### Work to complete:
The data shown below should all be retyped exactly.

───── Records supplied ─────

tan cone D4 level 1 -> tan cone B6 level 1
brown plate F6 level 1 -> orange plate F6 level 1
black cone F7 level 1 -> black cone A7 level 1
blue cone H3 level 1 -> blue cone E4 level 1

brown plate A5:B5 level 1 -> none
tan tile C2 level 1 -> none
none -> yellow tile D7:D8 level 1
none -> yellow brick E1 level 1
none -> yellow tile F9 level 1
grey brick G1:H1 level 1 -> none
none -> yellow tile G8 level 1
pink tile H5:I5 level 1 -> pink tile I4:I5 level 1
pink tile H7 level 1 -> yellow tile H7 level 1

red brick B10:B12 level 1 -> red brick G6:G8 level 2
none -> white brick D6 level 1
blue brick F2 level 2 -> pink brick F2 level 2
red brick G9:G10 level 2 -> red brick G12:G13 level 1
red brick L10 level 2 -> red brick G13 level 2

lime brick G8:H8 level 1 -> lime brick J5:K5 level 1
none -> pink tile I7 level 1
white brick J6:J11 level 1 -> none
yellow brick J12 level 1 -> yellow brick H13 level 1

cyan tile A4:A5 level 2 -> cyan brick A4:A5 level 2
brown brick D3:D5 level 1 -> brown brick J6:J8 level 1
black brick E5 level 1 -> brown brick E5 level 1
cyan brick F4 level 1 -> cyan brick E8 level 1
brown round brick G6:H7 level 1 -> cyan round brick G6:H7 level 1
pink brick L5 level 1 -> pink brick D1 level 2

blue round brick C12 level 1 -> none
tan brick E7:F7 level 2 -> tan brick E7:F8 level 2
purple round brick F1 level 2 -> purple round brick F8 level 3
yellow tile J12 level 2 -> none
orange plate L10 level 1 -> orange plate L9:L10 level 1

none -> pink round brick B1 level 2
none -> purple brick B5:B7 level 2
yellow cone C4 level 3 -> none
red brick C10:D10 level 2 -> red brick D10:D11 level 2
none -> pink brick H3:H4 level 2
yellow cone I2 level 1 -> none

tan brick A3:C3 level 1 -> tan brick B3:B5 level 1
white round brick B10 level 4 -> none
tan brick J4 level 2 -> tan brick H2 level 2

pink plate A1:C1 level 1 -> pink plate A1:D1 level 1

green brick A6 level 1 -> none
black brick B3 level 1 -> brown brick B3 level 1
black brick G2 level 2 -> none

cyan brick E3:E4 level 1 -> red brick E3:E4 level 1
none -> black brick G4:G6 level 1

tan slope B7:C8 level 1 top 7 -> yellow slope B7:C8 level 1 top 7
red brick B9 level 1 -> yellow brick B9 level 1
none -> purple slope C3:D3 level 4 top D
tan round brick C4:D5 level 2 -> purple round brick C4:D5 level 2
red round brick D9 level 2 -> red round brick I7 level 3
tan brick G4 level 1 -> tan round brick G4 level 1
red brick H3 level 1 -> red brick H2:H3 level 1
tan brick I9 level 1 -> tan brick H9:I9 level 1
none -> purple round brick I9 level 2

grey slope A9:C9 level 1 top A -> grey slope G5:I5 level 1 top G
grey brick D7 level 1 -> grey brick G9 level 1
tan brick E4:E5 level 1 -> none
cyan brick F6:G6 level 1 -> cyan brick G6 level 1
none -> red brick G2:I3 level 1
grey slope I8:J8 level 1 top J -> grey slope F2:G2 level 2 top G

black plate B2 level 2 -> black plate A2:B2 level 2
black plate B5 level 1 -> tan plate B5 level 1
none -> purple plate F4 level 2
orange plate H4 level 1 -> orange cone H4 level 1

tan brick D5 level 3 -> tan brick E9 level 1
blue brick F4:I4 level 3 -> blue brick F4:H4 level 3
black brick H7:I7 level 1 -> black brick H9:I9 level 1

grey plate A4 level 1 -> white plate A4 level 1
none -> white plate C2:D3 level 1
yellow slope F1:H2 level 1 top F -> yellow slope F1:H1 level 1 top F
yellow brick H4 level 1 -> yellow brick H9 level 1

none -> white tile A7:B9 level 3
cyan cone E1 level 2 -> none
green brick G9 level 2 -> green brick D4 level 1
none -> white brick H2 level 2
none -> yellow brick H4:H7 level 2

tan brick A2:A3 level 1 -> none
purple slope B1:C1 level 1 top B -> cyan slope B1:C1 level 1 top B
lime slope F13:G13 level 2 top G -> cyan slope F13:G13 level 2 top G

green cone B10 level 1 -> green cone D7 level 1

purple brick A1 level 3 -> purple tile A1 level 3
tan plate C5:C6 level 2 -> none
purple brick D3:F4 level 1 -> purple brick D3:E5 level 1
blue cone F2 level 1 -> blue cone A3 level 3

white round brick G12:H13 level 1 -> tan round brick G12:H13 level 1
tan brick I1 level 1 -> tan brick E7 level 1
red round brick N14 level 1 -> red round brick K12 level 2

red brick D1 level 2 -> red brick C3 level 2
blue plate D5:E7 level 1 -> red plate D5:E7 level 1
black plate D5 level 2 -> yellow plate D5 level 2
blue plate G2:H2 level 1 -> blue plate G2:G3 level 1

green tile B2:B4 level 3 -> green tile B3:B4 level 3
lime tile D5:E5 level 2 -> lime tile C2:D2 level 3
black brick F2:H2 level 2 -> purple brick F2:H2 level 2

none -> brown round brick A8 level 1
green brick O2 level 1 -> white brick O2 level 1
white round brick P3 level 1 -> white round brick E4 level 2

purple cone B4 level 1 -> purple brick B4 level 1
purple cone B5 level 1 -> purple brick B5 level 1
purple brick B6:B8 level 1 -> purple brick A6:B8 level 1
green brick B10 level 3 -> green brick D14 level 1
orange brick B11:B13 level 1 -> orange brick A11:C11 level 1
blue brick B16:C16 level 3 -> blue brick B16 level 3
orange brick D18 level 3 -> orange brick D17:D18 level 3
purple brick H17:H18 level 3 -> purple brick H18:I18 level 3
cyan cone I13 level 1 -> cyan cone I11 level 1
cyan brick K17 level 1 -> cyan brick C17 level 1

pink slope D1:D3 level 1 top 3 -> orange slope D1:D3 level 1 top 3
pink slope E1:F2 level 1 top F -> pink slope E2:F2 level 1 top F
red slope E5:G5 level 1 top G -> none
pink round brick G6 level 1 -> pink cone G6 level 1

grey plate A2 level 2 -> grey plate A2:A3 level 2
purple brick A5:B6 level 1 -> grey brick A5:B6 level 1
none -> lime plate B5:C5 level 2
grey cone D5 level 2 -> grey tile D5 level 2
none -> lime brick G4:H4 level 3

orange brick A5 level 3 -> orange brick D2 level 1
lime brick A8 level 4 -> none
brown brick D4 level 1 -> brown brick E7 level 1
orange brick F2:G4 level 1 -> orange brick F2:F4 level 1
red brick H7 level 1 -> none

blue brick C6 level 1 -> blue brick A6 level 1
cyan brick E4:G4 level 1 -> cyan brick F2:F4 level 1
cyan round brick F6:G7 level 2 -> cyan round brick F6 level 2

─────

### Response box:
tan cone D4 level 1 -> tan cone B6 level 1
brown plate F6 level 1 -> orange plate F6 level 1
black cone F7 level 1 -> black cone A7 level 1
blue cone H3 level 1 -> blue cone E4 level 1

brown plate A5:B5 level 1 -> none
tan tile C2 level 1 -> none
none -> yellow tile D7:D8 level 1
none -> yellow brick E1 level 1
none -> yellow tile F9 level 1
grey brick G1:H1 level 1 -> none
none -> yellow tile G8 level 1
pink tile H5:I5 level 1 -> pink tile I4:I5 level 1
pink tile H7 level 1 -> yellow tile H7 level 1

red brick B10:B12 level 1 -> red brick G6:G8 level 2
none -> white brick D6 level 1
blue brick F2 level 2 -> pink brick F2 level 2
red brick G9:G10 level 2 -> red brick G12:G13 level 1
red brick L10 level 2 -> red brick G13 level 2

lime brick G8:H8 level 1 -> lime brick J5:K5 level 1
none -> pink tile I7 level 1
white brick J6:J11 level 1 -> none
yellow brick J12 level 1 -> yellow brick H13 level 1

cyan tile A4:A5 level 2 -> cyan brick A4:A5 level 2
brown brick D3:D5 level 1 -> brown brick J6:J8 level 1
black brick E5 level 1 -> brown brick E5 level 1
cyan brick F4 level 1 -> cyan brick E8 level 1
brown round brick G6:H7 level 1 -> cyan round brick G6:H7 level 1
pink brick L5 level 1 -> pink brick D1 level 2

blue round brick C12 level 1 -> none
tan brick E7:F7 level 2 -> tan brick E7:F8 level 2
purple round brick F1 level 2 -> purple round brick F8 level 3
yellow tile J12 level 2 -> none
orange plate L10 level 1 -> orange plate L9:L10 level 1

none -> pink round brick B1 level 2
none -> purple brick B5:B7 level 2
yellow cone C4 level 3 -> none
red brick C10:D10 level 2 -> red brick D10:D11 level 2
none -> pink brick H3:H4 level 2
yellow cone I2 level 1 -> none

tan brick A3:C3 level 1 -> tan brick B3:B5 level 1
white round brick B10 level 4 -> none
tan brick J4 level 2 -> tan brick H2 level 2

pink plate A1:C1 level 1 -> pink plate A1:D1 level 1

green brick A6 level 1 -> none
black brick B3 level 1 -> brown brick B3 level 1
black brick G2 level 2 -> none

cyan brick E3:E4 level 1 -> red brick E3:E4 level 1
none -> black brick G4:G6 level 1

tan slope B7:C8 level 1 top 7 -> yellow slope B7:C8 level 1 top 7
red brick B9 level 1 -> yellow brick B9 level 1
none -> purple slope C3:D3 level 4 top D
tan round brick C4:D5 level 2 -> purple round brick C4:D5 level 2
red round brick D9 level 2 -> red round brick I7 level 3
tan brick G4 level 1 -> tan round brick G4 level 1
red brick H3 level 1 -> red brick H2:H3 level 1
tan brick I9 level 1 -> tan brick H9:I9 level 1
none -> purple round brick I9 level 2

grey slope A9:C9 level 1 top A -> grey slope G5:I5 level 1 top G
grey brick D7 level 1 -> grey brick G9 level 1
tan brick E4:E5 level 1 -> none
cyan brick F6:G6 level 1 -> cyan brick G6 level 1
none -> red brick G2:I3 level 1
grey slope I8:J8 level 1 top J -> grey slope F2:G2 level 2 top G

black plate B2 level 2 -> black plate A2:B2 level 2
black plate B5 level 1 -> tan plate B5 level 1
none -> purple plate F4 level 2
orange plate H4 level 1 -> orange cone H4 level 1

tan brick D5 level 3 -> tan brick E9 level 1
blue brick F4:I4 level 3 -> blue brick F4:H4 level 3
black brick H7:I7 level 1 -> black brick H9:I9 level 1

grey plate A4 level 1 -> white plate A4 level 1
none -> white plate C2:D3 level 1
yellow slope F1:H2 level 1 top F -> yellow slope F1:H1 level 1 top F
yellow brick H4 level 1 -> yellow brick H9 level 1

none -> white tile A7:B9 level 3
cyan cone E1 level 2 -> none
green brick G9 level 2 -> green brick D4 level 1
none -> white brick H2 level 2
none -> yellow brick H4:H7 level 2

tan brick A2:A3 level 1 -> none
purple slope B1:C1 level 1 top B -> cyan slope B1:C1 level 1 top B
lime slope F13:G13 level 2 top G -> cyan slope F13:G13 level 2 top G

green cone B10 level 1 -> green cone D7 level 1

purple brick A1 level 3 -> purple tile A1 level 3
tan plate C5:C6 level 2 -> none
purple brick D3:F4 level 1 -> purple brick D3:E5 level 1
blue cone F2 level 1 -> blue cone A3 level 3

white round brick G12:H13 level 1 -> tan round brick G12:H13 level 1
tan brick I1 level 1 -> tan brick E7 level 1
red round brick N14 level 1 -> red round brick K12 level 2

red brick D1 level 2 -> red brick C3 level 2
blue plate D5:E7 level 1 -> red plate D5:E7 level 1
black plate D5 level 2 -> yellow plate D5 level 2
blue plate G2:H2 level 1 -> blue plate G2:G3 level 1

green tile B2:B4 level 3 -> green tile B3:B4 level 3
lime tile D5:E5 level 2 -> lime tile C2:D2 level 3
black brick F2:H2 level 2 -> purple brick F2:H2 level 2

none -> brown round brick A8 level 1
green brick O2 level 1 -> white brick O2 level 1
white round brick P3 level 1 -> white round brick E4 level 2

purple cone B4 level 1 -> purple brick B4 level 1
purple cone B5 level 1 -> purple brick B5 level 1
purple brick B6:B8 level 1 -> purple brick A6:B8 level 1
green brick B10 level 3 -> green brick D14 level 1
orange brick B11:B13 level 1 -> orange brick A11:C11 level 1
blue brick B16:C16 level 3 -> blue brick B16 level 3
orange brick D18 level 3 -> orange brick D17:D18 level 3
purple brick H17:H18 level 3 -> purple brick H18:I18 level 3
cyan cone I13 level 1 -> cyan cone I11 level 1
cyan brick K17 level 1 -> cyan brick C17 level 1

pink slope D1:D3 level 1 top 3 -> orange slope D1:D3 level 1 top 3
pink slope E1:F2 level 1 top F -> pink slope E2:F2 level 1 top F
red slope E5:G5 level 1 top G -> none
pink round brick G6 level 1 -> pink cone G6 level 1

grey plate A2 level 2 -> grey plate A2:A3 level 2
purple brick A5:B6 level 1 -> grey brick A5:B6 level 1
none -> lime plate B5:C5 level 2
grey cone D5 level 2 -> grey tile D5 level 2
none -> lime brick G4:H4 level 3

orange brick A5 level 3 -> orange brick D2 level 1
lime brick A8 level 4 -> none
brown brick D4 level 1 -> brown brick E7 level 1
orange brick F2:G4 level 1 -> orange brick F2:F4 level 1
red brick H7 level 1 -> none

blue brick C6 level 1 -> blue brick A6 level 1
cyan brick E4:G4 level 1 -> cyan brick F2:F4 level 1
cyan round brick F6:G7 level 2 -> cyan round brick F6 level 2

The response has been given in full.